YOUR TASK: Verbatim output of the lines below is required, with the images omitted.

GIVEN INFORMATION Block Start

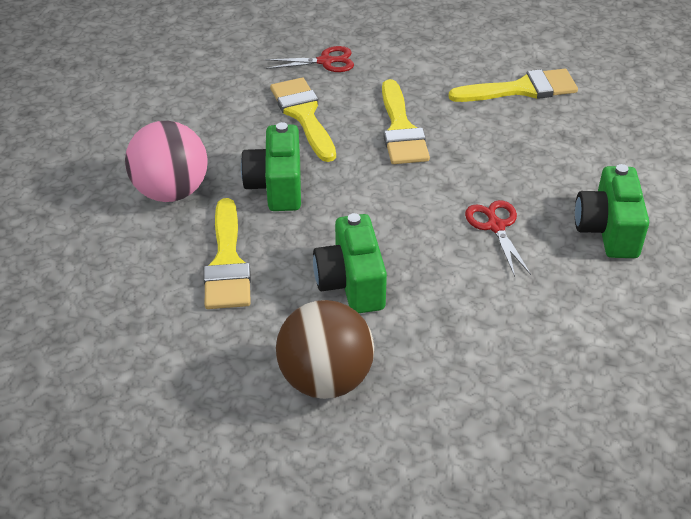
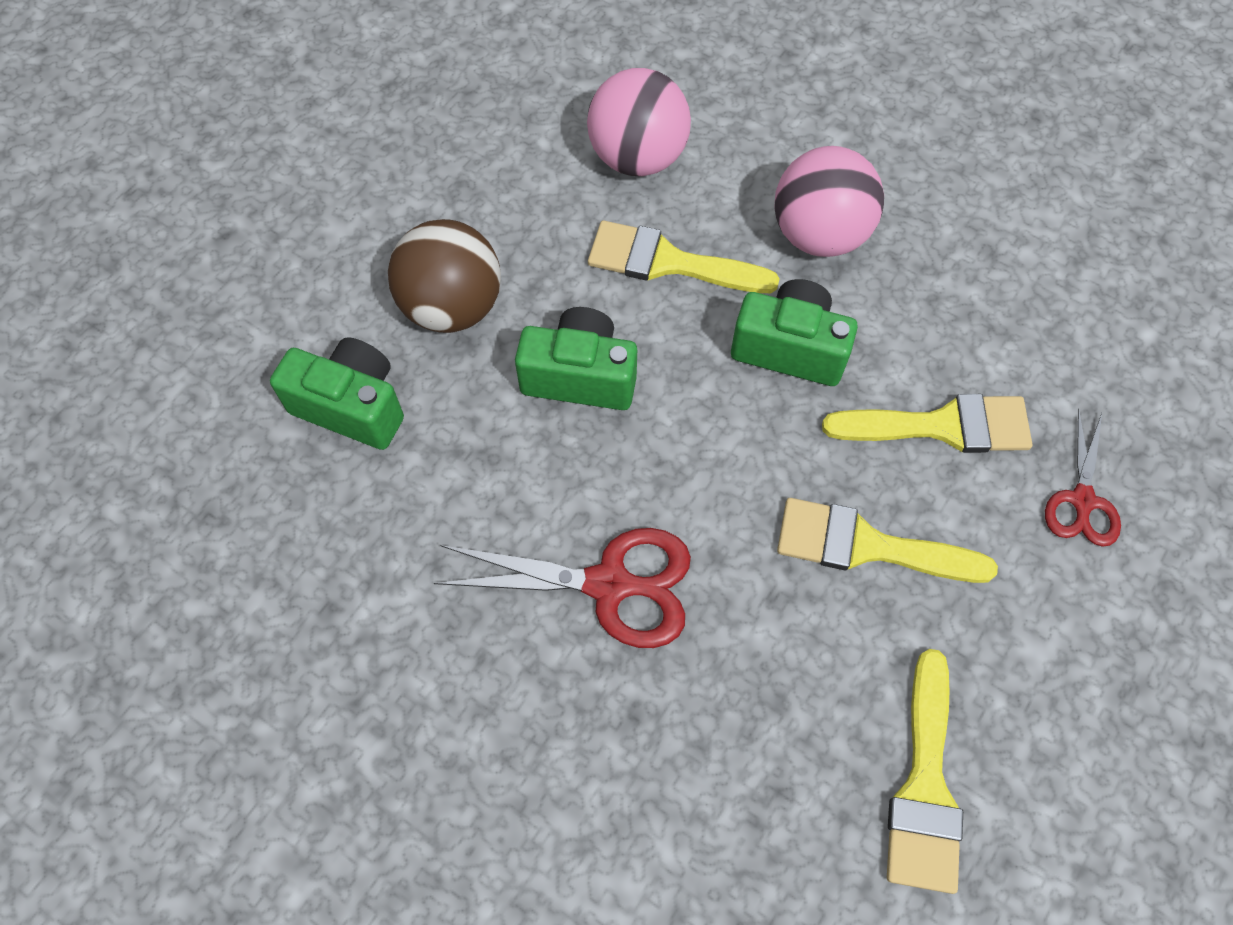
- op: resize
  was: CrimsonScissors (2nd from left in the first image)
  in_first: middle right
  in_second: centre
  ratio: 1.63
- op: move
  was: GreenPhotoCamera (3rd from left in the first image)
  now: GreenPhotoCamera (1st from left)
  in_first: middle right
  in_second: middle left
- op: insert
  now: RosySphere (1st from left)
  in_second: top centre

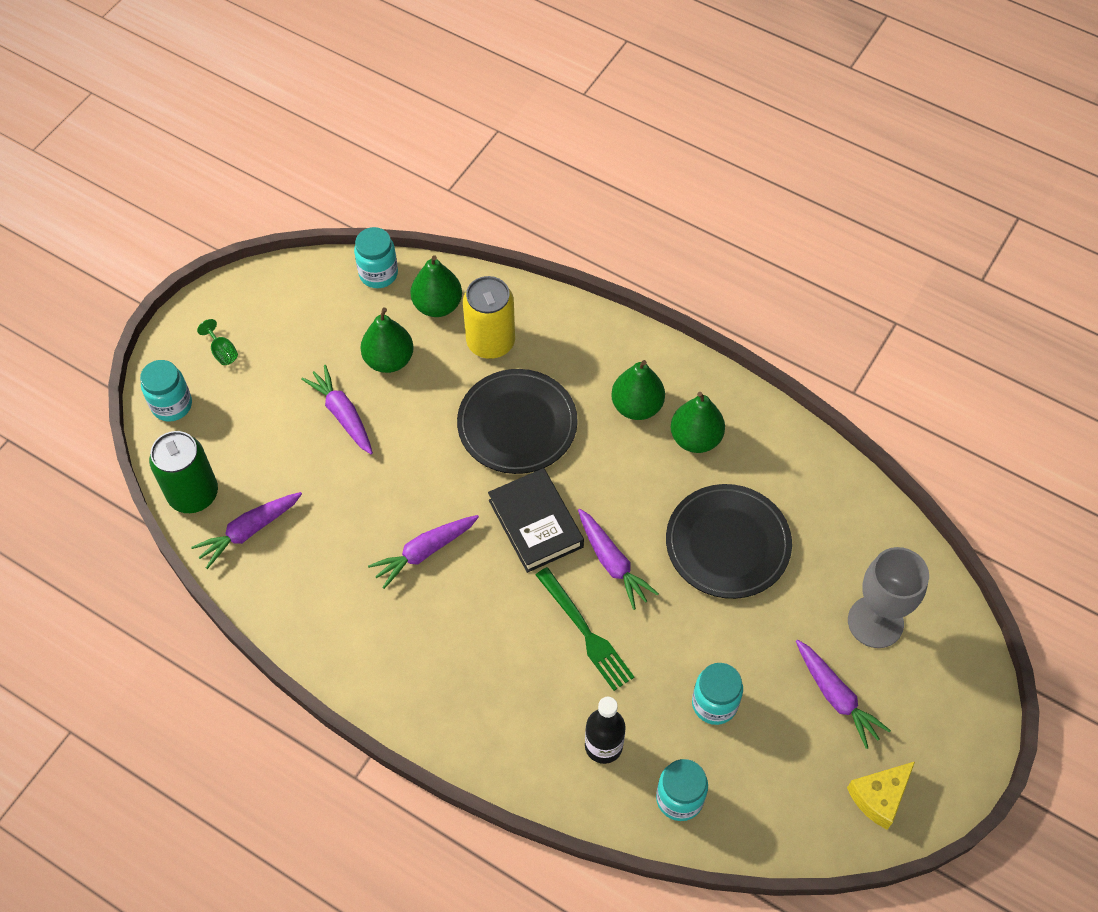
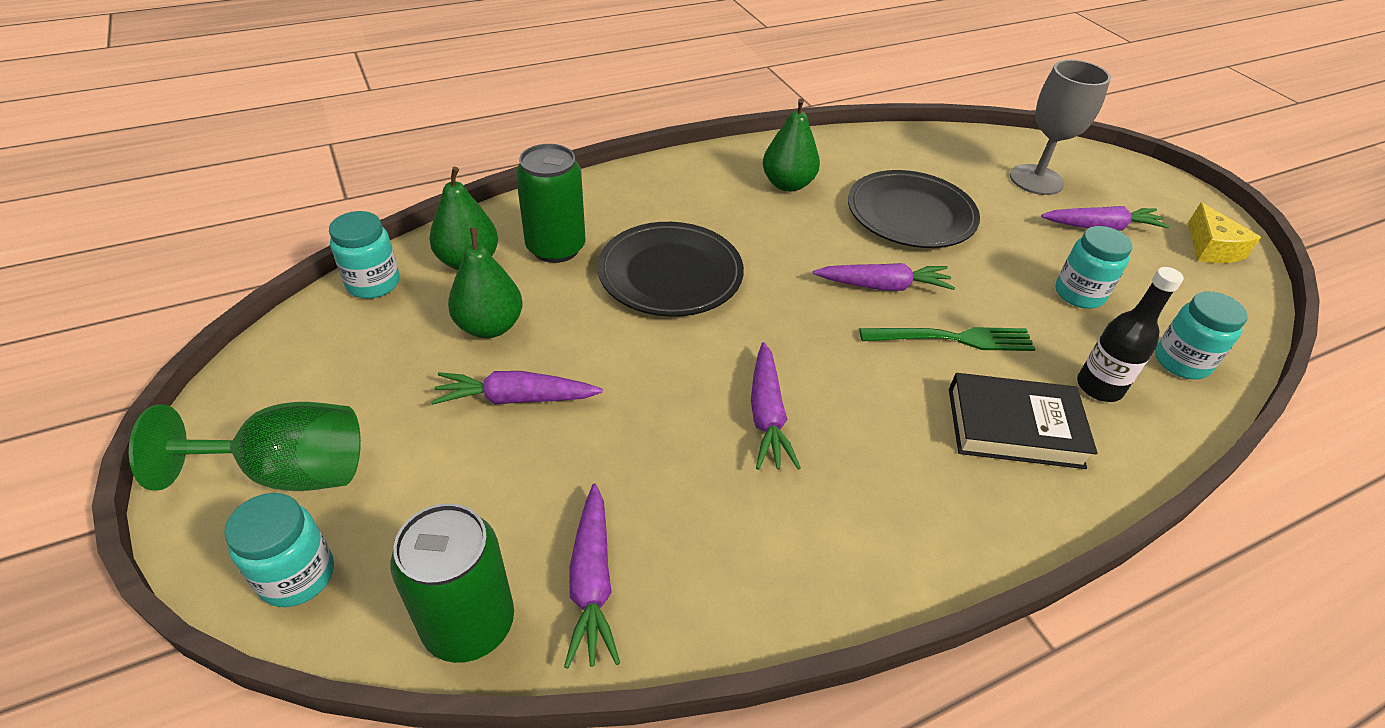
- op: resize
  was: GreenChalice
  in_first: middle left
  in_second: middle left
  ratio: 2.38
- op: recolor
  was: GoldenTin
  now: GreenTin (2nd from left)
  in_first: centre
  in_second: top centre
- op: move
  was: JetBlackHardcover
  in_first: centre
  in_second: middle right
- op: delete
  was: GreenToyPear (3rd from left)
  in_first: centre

GIVEN INFORMATION Block End

WRITTEN REPLY:
- op: resize
  was: CrimsonScissors (2nd from left in the first image)
  in_first: middle right
  in_second: centre
  ratio: 1.63
- op: move
  was: GreenPhotoCamera (3rd from left in the first image)
  now: GreenPhotoCamera (1st from left)
  in_first: middle right
  in_second: middle left
- op: insert
  now: RosySphere (1st from left)
  in_second: top centre

- op: resize
  was: GreenChalice
  in_first: middle left
  in_second: middle left
  ratio: 2.38
- op: recolor
  was: GoldenTin
  now: GreenTin (2nd from left)
  in_first: centre
  in_second: top centre
- op: move
  was: JetBlackHardcover
  in_first: centre
  in_second: middle right
- op: delete
  was: GreenToyPear (3rd from left)
  in_first: centre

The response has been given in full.